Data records

>> START

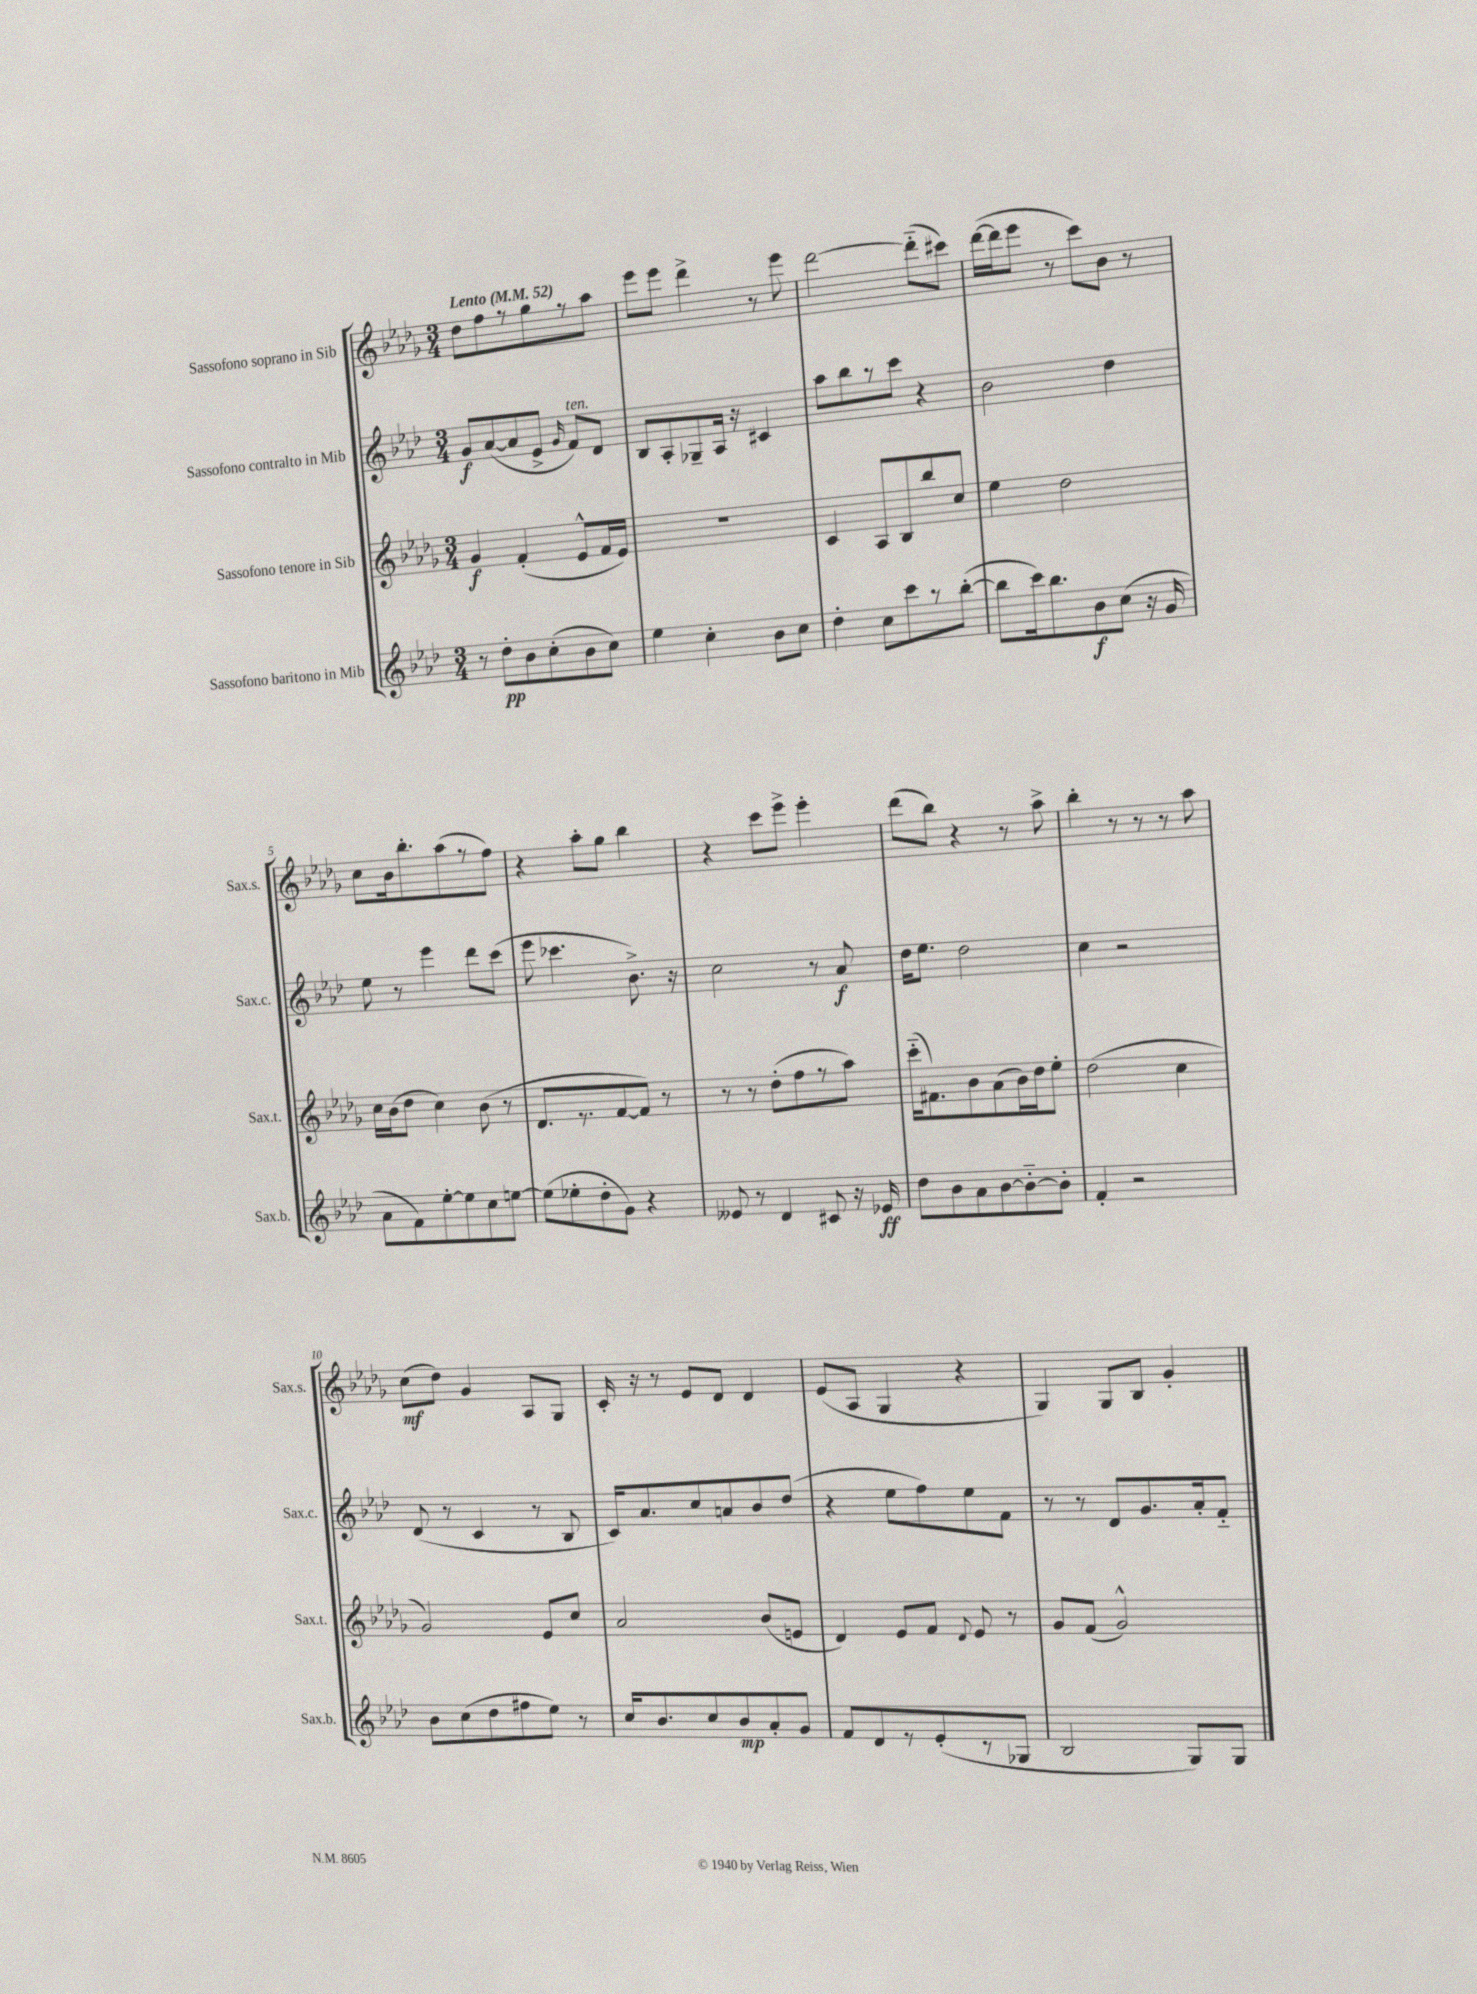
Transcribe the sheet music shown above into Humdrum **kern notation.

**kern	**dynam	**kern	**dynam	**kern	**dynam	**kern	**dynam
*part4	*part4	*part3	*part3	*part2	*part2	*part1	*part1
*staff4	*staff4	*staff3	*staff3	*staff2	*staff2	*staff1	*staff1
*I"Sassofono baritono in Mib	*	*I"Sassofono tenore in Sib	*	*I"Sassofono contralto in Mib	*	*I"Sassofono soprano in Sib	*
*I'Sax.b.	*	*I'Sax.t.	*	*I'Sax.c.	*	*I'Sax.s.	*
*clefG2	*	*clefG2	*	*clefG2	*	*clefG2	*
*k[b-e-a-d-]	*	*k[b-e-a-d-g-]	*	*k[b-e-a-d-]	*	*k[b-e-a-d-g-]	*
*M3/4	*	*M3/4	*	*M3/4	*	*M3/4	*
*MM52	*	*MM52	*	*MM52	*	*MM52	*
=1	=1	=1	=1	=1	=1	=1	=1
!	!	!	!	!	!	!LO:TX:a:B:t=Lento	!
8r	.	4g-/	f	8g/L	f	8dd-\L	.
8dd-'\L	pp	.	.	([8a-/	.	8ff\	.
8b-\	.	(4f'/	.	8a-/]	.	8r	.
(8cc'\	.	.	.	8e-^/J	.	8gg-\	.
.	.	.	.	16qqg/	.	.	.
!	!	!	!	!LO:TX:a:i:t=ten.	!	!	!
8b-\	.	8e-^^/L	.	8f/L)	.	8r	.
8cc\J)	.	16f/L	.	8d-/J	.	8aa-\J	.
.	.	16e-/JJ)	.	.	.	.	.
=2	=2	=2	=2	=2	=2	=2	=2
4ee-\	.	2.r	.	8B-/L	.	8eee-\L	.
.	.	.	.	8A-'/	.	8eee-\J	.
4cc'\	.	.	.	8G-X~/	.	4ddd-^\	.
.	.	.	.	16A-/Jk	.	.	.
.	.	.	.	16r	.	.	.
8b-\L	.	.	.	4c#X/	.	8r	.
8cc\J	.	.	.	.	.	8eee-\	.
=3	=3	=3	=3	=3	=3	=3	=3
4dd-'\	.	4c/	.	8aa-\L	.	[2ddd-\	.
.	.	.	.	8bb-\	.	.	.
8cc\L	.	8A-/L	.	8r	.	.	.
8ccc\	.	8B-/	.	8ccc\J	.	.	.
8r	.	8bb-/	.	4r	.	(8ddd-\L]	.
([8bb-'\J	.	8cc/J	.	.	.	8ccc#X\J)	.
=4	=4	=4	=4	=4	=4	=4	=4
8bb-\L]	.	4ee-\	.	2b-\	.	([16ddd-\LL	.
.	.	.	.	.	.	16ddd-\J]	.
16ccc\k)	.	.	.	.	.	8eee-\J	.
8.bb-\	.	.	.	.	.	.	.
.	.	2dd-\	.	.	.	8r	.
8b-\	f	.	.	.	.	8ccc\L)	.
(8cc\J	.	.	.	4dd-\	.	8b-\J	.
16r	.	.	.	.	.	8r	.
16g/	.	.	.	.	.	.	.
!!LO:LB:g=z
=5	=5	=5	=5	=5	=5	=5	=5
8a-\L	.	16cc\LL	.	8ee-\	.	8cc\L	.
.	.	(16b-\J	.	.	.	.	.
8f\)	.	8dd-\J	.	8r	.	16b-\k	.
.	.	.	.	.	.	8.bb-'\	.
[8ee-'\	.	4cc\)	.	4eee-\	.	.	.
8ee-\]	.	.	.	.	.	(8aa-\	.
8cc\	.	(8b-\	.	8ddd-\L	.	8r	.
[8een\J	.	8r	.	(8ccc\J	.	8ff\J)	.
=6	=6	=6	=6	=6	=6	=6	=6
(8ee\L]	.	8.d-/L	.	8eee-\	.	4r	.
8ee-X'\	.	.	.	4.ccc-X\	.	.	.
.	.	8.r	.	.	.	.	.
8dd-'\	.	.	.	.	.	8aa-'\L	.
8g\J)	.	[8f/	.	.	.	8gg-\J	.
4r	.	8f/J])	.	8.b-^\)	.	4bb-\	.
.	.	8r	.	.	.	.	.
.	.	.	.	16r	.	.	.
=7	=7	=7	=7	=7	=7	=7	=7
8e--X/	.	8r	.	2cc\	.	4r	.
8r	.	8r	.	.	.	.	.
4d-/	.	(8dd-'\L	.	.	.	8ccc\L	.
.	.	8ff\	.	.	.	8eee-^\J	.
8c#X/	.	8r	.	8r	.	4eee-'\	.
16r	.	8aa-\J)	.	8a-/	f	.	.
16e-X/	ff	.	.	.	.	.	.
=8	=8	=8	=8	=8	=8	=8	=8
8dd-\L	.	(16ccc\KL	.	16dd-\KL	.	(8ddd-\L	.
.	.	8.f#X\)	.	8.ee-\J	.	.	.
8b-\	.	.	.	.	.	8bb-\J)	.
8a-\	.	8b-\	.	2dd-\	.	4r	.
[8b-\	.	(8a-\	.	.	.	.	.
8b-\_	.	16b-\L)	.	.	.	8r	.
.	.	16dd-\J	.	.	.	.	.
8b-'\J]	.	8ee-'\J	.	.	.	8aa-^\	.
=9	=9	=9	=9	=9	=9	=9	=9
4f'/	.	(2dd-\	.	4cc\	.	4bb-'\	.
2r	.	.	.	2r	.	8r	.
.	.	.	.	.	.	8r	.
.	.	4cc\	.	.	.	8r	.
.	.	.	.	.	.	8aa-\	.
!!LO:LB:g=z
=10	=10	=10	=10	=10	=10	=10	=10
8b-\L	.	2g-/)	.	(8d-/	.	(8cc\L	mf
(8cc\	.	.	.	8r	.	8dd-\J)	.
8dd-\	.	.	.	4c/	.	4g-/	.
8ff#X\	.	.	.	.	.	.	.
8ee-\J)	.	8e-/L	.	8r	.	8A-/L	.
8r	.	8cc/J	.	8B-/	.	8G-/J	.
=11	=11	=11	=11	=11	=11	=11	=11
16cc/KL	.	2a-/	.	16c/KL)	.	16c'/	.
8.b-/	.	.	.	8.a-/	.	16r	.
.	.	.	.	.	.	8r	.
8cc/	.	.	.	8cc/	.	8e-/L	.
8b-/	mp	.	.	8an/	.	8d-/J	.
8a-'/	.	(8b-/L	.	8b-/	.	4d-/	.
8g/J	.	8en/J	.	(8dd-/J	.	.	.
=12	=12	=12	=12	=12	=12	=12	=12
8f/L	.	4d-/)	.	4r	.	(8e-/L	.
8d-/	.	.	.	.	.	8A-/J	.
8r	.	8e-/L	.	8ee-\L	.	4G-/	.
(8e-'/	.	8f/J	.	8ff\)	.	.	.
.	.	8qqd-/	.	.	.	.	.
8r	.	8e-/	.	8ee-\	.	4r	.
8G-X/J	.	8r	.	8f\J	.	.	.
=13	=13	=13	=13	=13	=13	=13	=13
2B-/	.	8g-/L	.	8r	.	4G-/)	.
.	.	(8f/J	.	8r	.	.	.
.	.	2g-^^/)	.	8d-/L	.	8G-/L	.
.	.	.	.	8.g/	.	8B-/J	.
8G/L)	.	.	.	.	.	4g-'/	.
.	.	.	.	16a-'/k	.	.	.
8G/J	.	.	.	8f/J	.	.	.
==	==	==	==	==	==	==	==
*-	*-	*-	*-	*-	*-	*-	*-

>> END

■ GOAL ■
Please gather every line in the data above that contains the string "kern".

■ TASK RESULT ■
Transcribe the sheet music shown above into Humdrum **kern notation.
**kern	**dynam	**kern	**dynam	**kern	**dynam	**kern	**dynam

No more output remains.